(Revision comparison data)

*** Block opens ***

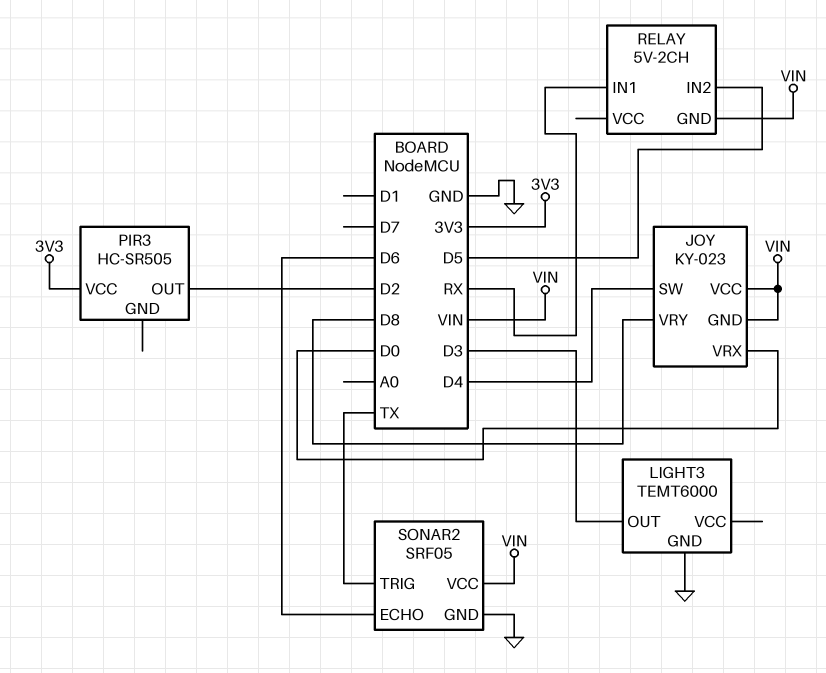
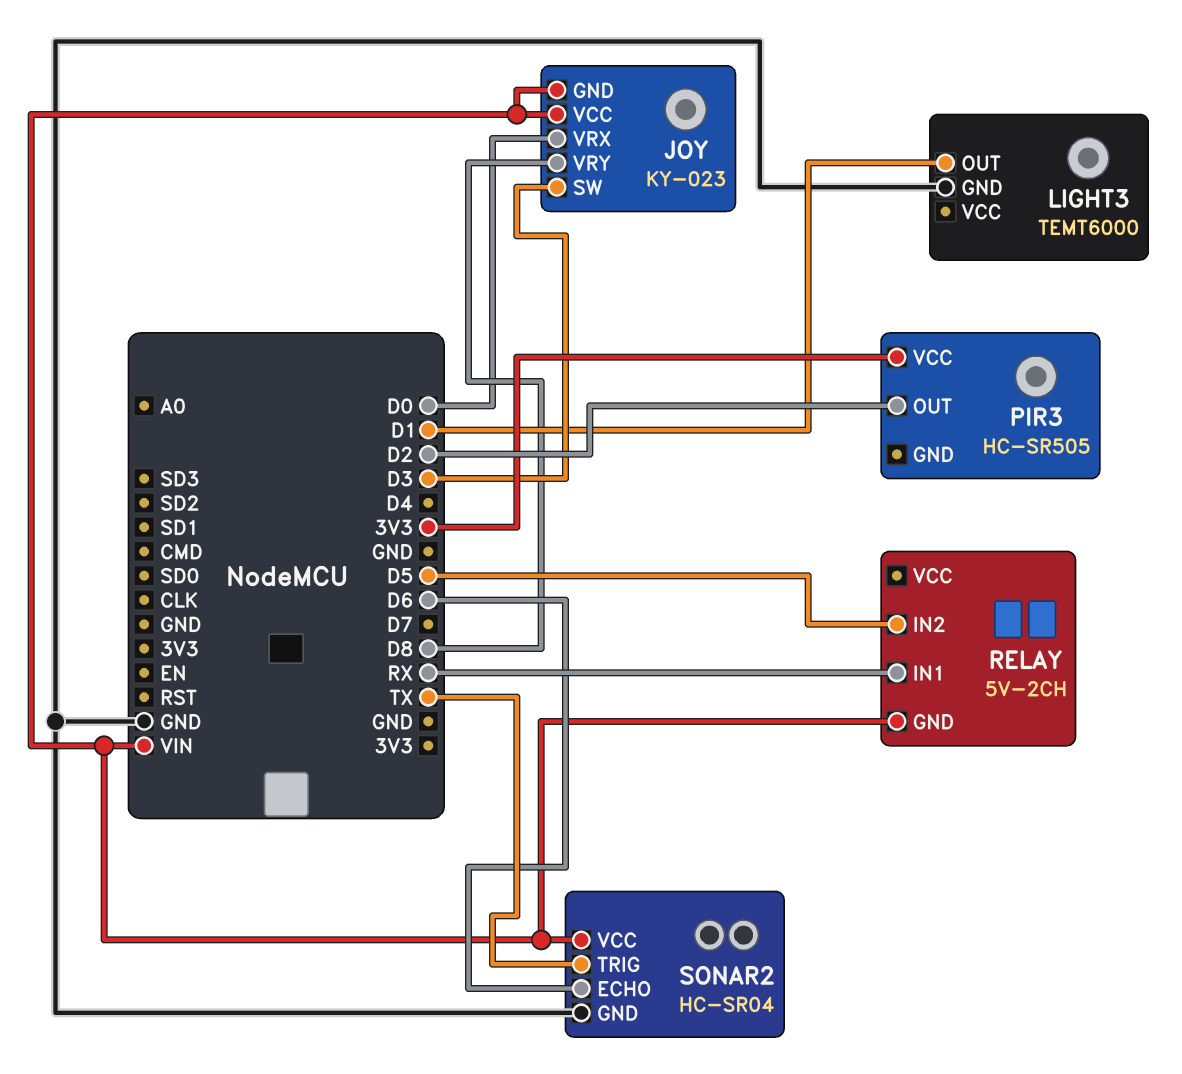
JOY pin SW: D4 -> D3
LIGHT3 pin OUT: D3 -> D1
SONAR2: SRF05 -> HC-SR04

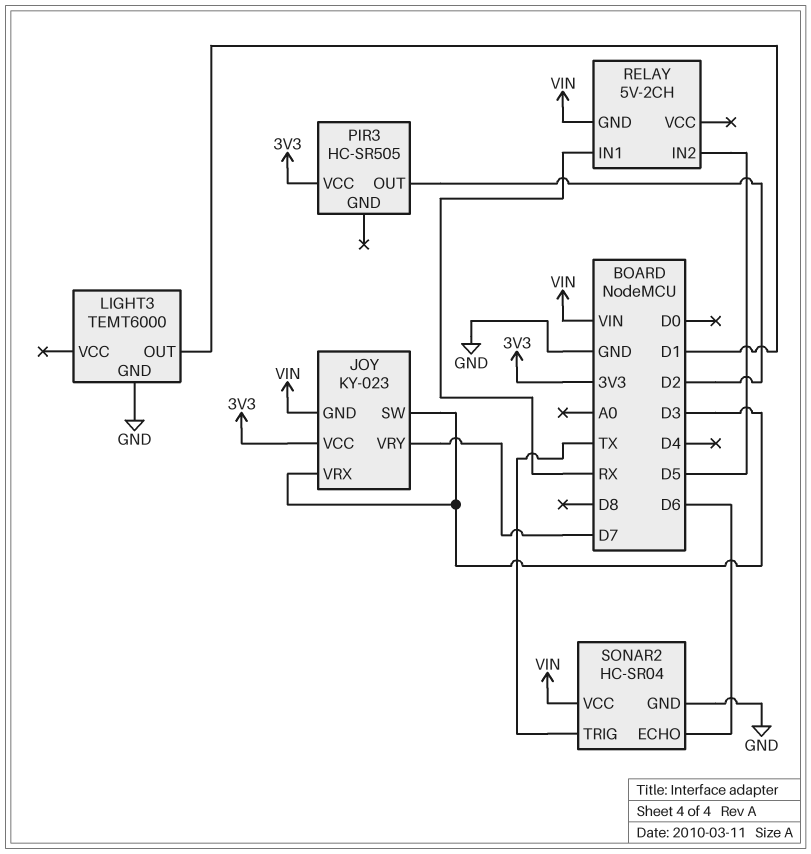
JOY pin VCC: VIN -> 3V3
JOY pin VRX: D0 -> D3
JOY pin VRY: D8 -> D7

*** Block closes ***

EXERCISE REQUIREMENTS — Repeat the records in full, exactly as they appear, without the pictures.

YOUR RESPONSE —
JOY pin SW: D4 -> D3
LIGHT3 pin OUT: D3 -> D1
SONAR2: SRF05 -> HC-SR04

JOY pin VCC: VIN -> 3V3
JOY pin VRX: D0 -> D3
JOY pin VRY: D8 -> D7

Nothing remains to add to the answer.